◆ Required action ◆
In the entries that follow, the first line to write out is the one containing "POT3 pin SIG: D13 -> A1", and the last is the one containing "DIGITS2: TM1637 -> TM1650". Reproduce that stretch exactly, with nothing before or after it.

◆ Listed records ◆
********

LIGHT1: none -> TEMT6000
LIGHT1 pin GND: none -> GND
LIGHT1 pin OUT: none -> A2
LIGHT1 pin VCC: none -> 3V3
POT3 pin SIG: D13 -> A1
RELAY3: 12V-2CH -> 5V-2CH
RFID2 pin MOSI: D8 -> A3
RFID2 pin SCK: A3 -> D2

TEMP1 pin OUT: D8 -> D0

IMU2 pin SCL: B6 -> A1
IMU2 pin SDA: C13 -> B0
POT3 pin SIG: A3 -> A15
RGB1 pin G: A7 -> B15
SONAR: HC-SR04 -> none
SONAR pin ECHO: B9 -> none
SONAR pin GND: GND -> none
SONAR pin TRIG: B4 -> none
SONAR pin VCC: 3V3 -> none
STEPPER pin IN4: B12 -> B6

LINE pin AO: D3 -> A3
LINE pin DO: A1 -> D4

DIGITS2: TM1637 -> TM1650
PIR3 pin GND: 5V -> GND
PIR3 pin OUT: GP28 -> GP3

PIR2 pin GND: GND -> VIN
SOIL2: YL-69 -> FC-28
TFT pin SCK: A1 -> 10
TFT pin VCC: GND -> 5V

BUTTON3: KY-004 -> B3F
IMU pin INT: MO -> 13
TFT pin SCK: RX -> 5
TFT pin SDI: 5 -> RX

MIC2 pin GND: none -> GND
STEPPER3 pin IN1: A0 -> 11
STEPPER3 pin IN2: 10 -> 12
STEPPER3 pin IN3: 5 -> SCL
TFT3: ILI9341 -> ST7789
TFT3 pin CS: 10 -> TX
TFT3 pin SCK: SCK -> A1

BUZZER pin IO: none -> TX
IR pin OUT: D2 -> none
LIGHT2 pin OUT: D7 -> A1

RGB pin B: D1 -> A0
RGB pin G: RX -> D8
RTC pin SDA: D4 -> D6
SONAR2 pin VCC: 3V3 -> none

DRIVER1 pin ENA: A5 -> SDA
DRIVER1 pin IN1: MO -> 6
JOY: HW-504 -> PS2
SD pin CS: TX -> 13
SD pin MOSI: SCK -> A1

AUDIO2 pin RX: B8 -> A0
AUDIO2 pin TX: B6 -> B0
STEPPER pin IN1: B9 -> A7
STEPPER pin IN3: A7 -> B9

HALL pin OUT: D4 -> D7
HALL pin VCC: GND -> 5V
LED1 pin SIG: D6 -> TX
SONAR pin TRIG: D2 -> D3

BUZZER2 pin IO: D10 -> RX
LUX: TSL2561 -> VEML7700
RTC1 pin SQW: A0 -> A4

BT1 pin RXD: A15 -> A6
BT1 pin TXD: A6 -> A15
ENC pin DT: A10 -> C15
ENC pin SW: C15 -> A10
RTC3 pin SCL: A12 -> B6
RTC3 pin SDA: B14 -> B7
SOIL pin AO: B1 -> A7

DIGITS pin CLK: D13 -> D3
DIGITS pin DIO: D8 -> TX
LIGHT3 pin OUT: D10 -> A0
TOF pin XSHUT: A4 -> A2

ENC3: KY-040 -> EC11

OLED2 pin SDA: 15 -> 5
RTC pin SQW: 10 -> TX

********

◆ Written answer ◆
POT3 pin SIG: D13 -> A1
RELAY3: 12V-2CH -> 5V-2CH
RFID2 pin MOSI: D8 -> A3
RFID2 pin SCK: A3 -> D2

TEMP1 pin OUT: D8 -> D0

IMU2 pin SCL: B6 -> A1
IMU2 pin SDA: C13 -> B0
POT3 pin SIG: A3 -> A15
RGB1 pin G: A7 -> B15
SONAR: HC-SR04 -> none
SONAR pin ECHO: B9 -> none
SONAR pin GND: GND -> none
SONAR pin TRIG: B4 -> none
SONAR pin VCC: 3V3 -> none
STEPPER pin IN4: B12 -> B6

LINE pin AO: D3 -> A3
LINE pin DO: A1 -> D4

DIGITS2: TM1637 -> TM1650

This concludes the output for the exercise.